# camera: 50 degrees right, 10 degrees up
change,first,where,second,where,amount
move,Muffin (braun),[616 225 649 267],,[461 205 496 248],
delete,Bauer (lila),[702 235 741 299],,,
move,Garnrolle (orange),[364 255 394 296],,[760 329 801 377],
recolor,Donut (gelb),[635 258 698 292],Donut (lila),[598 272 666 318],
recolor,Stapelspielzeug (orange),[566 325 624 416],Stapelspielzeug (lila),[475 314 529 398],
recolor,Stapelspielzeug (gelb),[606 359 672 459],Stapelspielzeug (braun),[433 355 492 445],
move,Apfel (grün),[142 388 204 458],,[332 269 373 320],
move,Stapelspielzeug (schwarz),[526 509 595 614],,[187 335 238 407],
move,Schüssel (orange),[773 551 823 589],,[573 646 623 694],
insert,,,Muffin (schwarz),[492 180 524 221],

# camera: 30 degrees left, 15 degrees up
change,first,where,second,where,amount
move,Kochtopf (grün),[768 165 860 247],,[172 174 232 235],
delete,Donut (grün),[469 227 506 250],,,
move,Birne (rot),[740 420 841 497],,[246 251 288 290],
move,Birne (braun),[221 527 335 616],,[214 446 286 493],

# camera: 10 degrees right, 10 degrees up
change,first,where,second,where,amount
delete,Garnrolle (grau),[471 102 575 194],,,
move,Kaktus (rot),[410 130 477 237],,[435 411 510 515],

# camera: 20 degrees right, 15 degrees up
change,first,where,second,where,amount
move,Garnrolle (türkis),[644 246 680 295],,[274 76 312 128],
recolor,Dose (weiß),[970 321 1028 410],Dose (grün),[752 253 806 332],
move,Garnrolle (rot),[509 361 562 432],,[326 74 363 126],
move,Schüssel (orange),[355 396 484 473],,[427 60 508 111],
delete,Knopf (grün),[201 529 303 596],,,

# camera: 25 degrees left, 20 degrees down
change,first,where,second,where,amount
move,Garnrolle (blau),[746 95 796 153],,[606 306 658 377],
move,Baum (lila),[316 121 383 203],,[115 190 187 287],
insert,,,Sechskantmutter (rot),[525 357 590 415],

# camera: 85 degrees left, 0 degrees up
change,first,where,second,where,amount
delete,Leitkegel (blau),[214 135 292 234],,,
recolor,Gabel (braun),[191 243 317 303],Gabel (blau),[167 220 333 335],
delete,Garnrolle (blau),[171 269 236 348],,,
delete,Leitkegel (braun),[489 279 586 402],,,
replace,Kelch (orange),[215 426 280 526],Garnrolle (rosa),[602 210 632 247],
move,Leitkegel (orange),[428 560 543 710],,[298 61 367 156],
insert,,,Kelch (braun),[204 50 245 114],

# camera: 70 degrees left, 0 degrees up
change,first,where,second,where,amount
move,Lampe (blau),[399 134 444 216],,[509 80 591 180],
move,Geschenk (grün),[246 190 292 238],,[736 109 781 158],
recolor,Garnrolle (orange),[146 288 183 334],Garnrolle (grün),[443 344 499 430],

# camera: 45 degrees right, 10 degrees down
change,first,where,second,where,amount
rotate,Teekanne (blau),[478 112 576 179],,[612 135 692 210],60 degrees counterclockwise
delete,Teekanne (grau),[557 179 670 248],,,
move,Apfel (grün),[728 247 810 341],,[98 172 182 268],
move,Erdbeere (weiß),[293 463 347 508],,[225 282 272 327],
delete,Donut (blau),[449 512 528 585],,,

:::::

◆ WHAT YOU SHOULD DO
Reproduce exactly, and with no other material, the lines between those holding "move,Muffin (braun),[616 225" and "move,Schüssel (orange),[773 551", inclusive.

◆ RESPONSE BOX
move,Muffin (braun),[616 225 649 267],,[461 205 496 248],
delete,Bauer (lila),[702 235 741 299],,,
move,Garnrolle (orange),[364 255 394 296],,[760 329 801 377],
recolor,Donut (gelb),[635 258 698 292],Donut (lila),[598 272 666 318],
recolor,Stapelspielzeug (orange),[566 325 624 416],Stapelspielzeug (lila),[475 314 529 398],
recolor,Stapelspielzeug (gelb),[606 359 672 459],Stapelspielzeug (braun),[433 355 492 445],
move,Apfel (grün),[142 388 204 458],,[332 269 373 320],
move,Stapelspielzeug (schwarz),[526 509 595 614],,[187 335 238 407],
move,Schüssel (orange),[773 551 823 589],,[573 646 623 694],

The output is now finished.